--- START ---

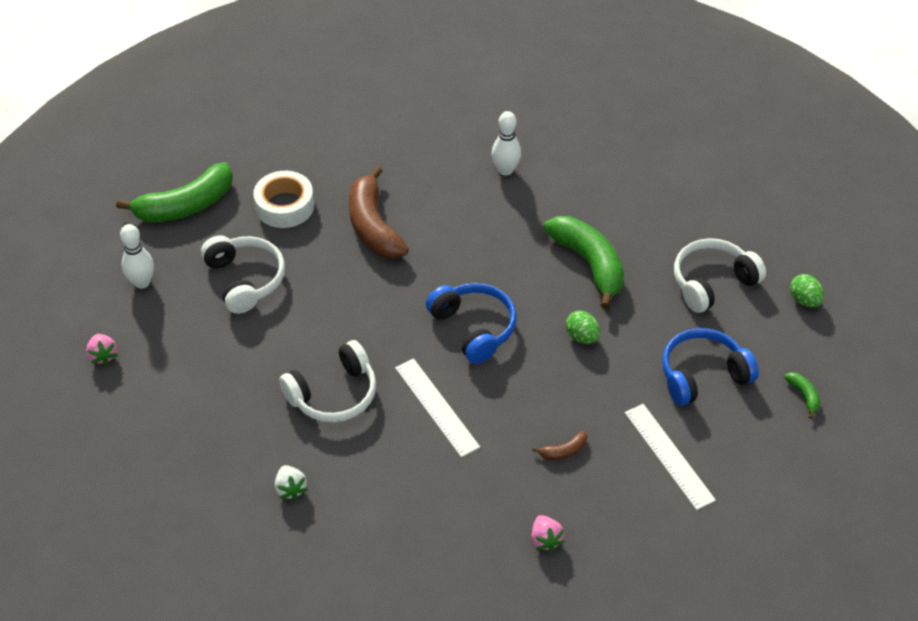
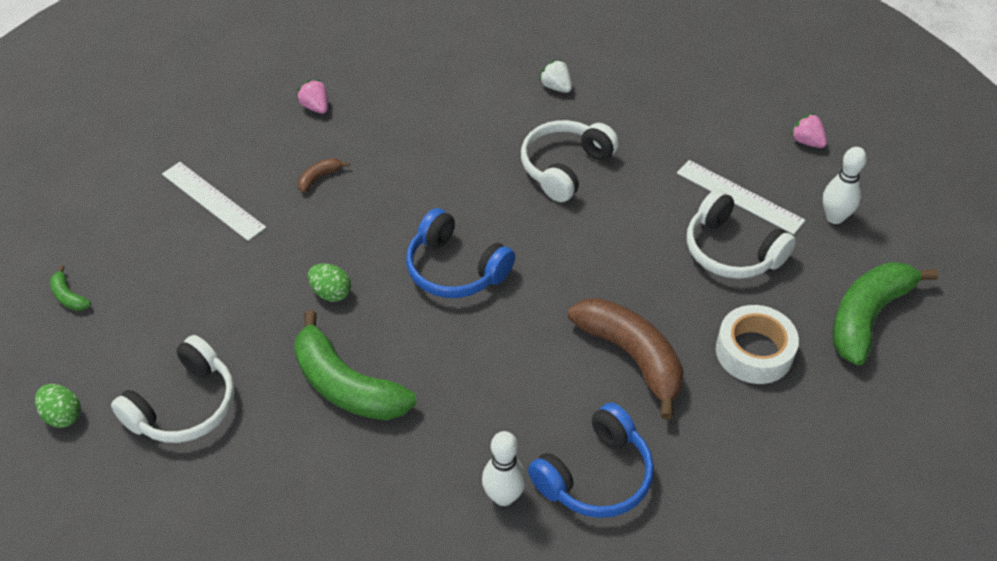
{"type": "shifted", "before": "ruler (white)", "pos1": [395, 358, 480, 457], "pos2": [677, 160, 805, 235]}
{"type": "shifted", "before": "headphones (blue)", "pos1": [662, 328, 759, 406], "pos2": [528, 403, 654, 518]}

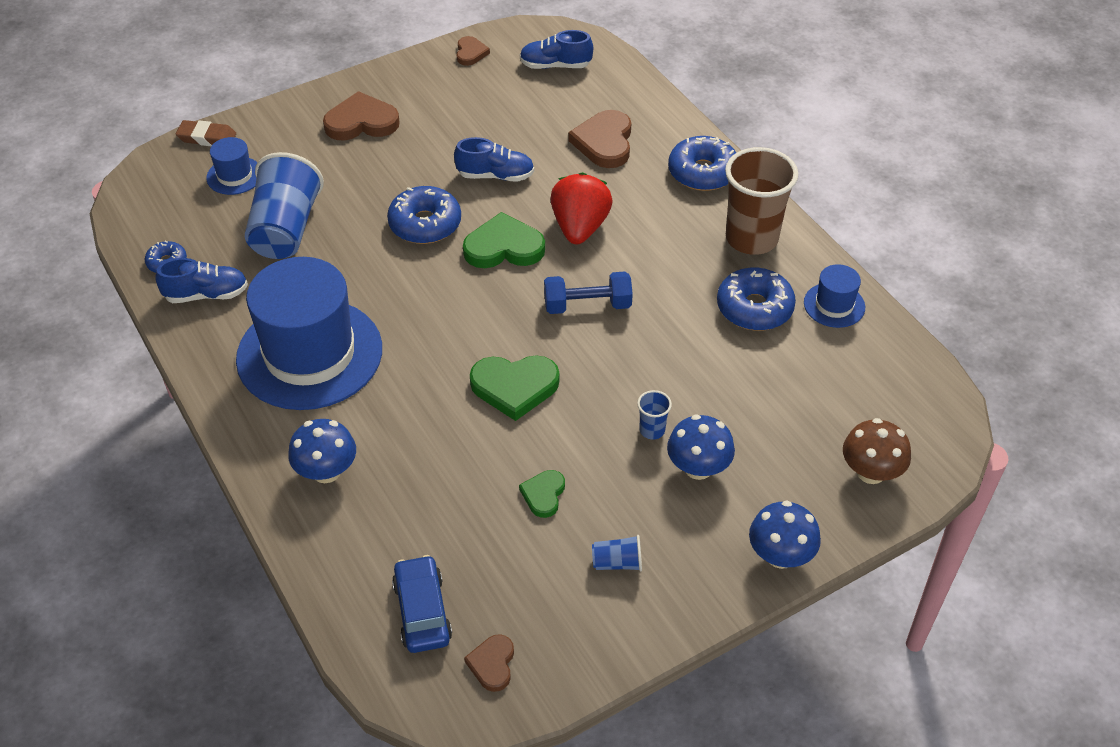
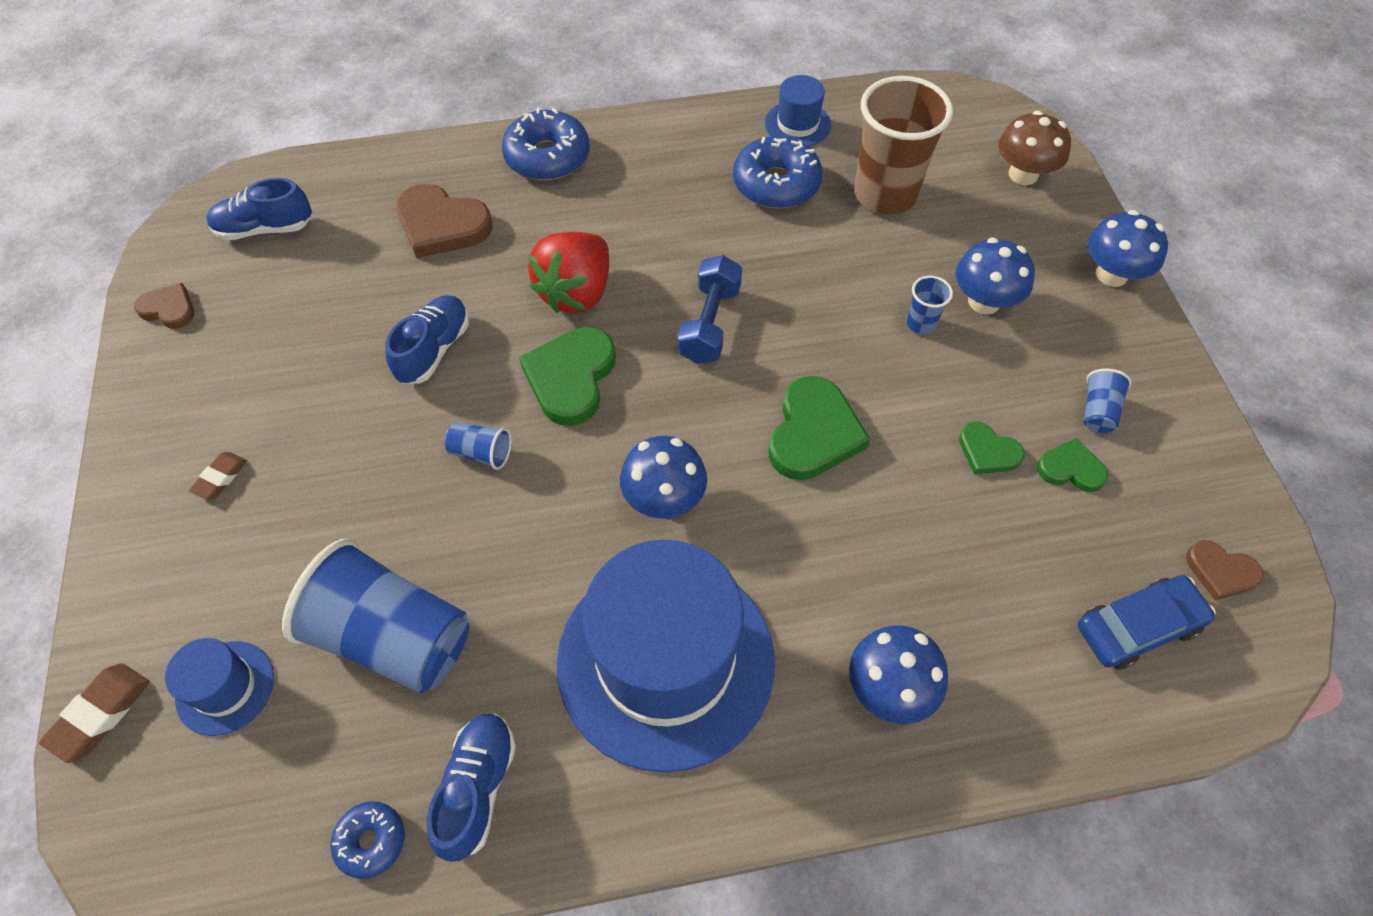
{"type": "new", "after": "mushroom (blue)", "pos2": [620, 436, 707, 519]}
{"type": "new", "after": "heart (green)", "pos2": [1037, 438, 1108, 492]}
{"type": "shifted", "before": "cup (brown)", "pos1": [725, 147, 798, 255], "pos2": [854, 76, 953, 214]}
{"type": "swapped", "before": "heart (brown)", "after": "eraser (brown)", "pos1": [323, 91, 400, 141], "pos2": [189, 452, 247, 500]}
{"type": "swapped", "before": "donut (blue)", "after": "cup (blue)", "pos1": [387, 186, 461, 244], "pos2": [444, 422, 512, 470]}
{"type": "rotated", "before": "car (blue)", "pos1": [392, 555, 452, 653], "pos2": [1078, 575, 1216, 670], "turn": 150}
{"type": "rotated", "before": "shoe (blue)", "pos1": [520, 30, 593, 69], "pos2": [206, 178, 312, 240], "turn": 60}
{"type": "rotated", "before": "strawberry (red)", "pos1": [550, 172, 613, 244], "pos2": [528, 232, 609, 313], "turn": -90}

--- END ---

**What is being asked**
Give back the data exactly. Pictures stay out.

**Expected answer**
{"type": "shifted", "before": "ruler (white)", "pos1": [395, 358, 480, 457], "pos2": [677, 160, 805, 235]}
{"type": "shifted", "before": "headphones (blue)", "pos1": [662, 328, 759, 406], "pos2": [528, 403, 654, 518]}

{"type": "new", "after": "mushroom (blue)", "pos2": [620, 436, 707, 519]}
{"type": "new", "after": "heart (green)", "pos2": [1037, 438, 1108, 492]}
{"type": "shifted", "before": "cup (brown)", "pos1": [725, 147, 798, 255], "pos2": [854, 76, 953, 214]}
{"type": "swapped", "before": "heart (brown)", "after": "eraser (brown)", "pos1": [323, 91, 400, 141], "pos2": [189, 452, 247, 500]}
{"type": "swapped", "before": "donut (blue)", "after": "cup (blue)", "pos1": [387, 186, 461, 244], "pos2": [444, 422, 512, 470]}
{"type": "rotated", "before": "car (blue)", "pos1": [392, 555, 452, 653], "pos2": [1078, 575, 1216, 670], "turn": 150}
{"type": "rotated", "before": "shoe (blue)", "pos1": [520, 30, 593, 69], "pos2": [206, 178, 312, 240], "turn": 60}
{"type": "rotated", "before": "strawberry (red)", "pos1": [550, 172, 613, 244], "pos2": [528, 232, 609, 313], "turn": -90}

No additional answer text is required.